▶ [YOUR GOAL] In the copy, every line of the material that follows must appear exactly, and no pictures should.
<<<<
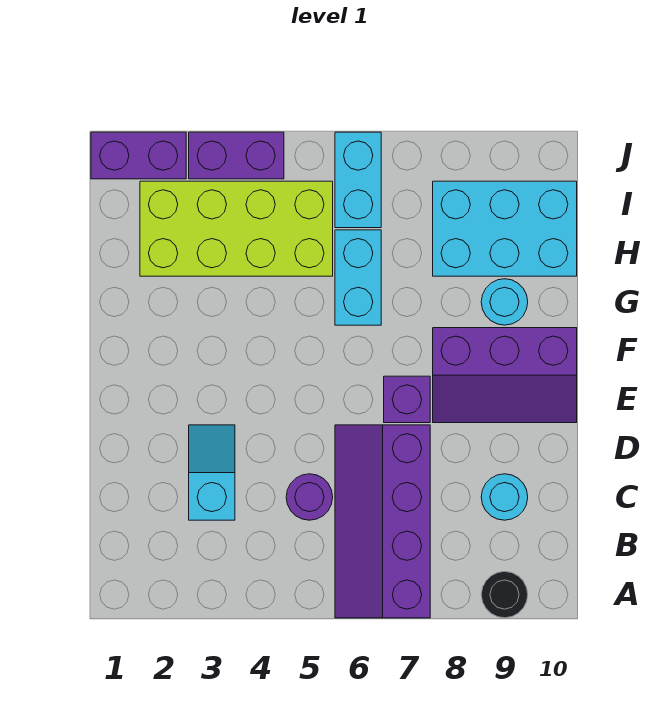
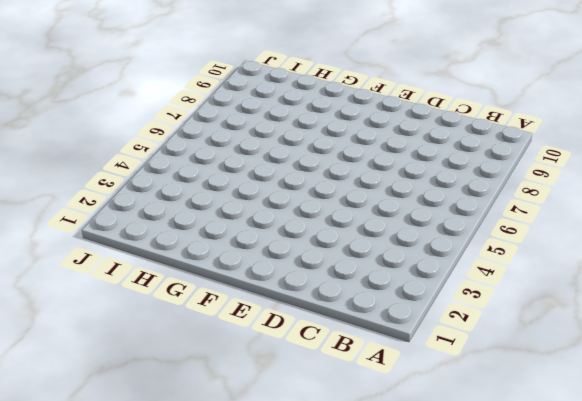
none -> purple slope A6:D7 level 1 top 7
none -> black round brick A9 level 1
none -> cyan slope C3:D3 level 1 top C

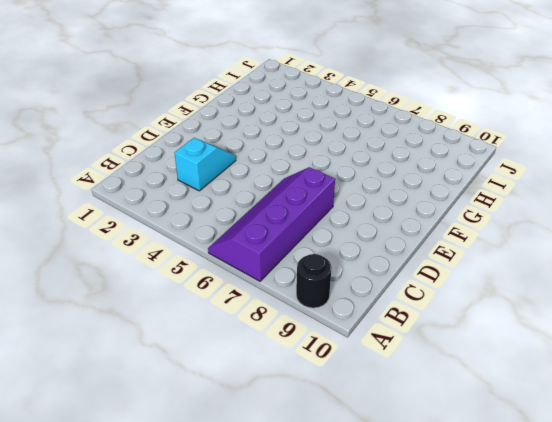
none -> purple round brick C5 level 1
none -> cyan round brick C9 level 1
none -> purple brick E7 level 1

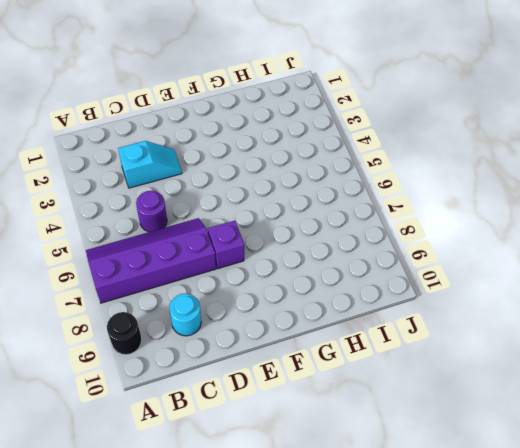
none -> purple slope E8:F10 level 1 top F
none -> cyan brick G6:H6 level 1
none -> cyan round brick G9 level 1

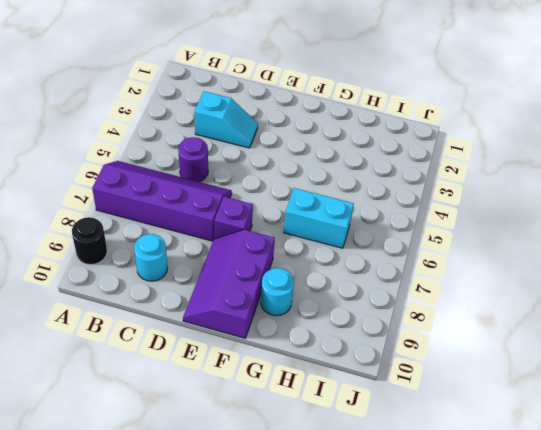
none -> lime brick H2:I5 level 1
none -> cyan brick H8:I10 level 1
none -> cyan brick I6:J6 level 1

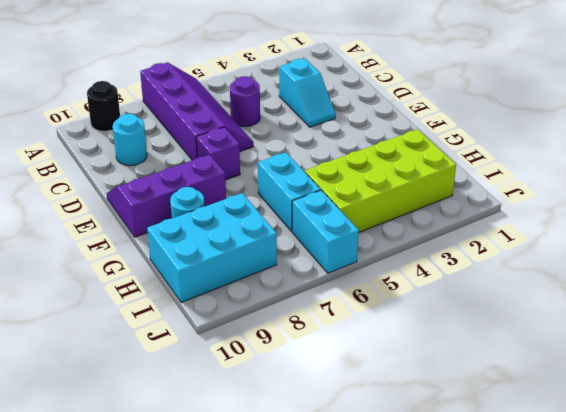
none -> purple brick J1:J2 level 1
none -> purple brick J3:J4 level 1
>>>>
▶ [OUTPUT]
none -> purple slope A6:D7 level 1 top 7
none -> black round brick A9 level 1
none -> cyan slope C3:D3 level 1 top C

none -> purple round brick C5 level 1
none -> cyan round brick C9 level 1
none -> purple brick E7 level 1

none -> purple slope E8:F10 level 1 top F
none -> cyan brick G6:H6 level 1
none -> cyan round brick G9 level 1

none -> lime brick H2:I5 level 1
none -> cyan brick H8:I10 level 1
none -> cyan brick I6:J6 level 1

none -> purple brick J1:J2 level 1
none -> purple brick J3:J4 level 1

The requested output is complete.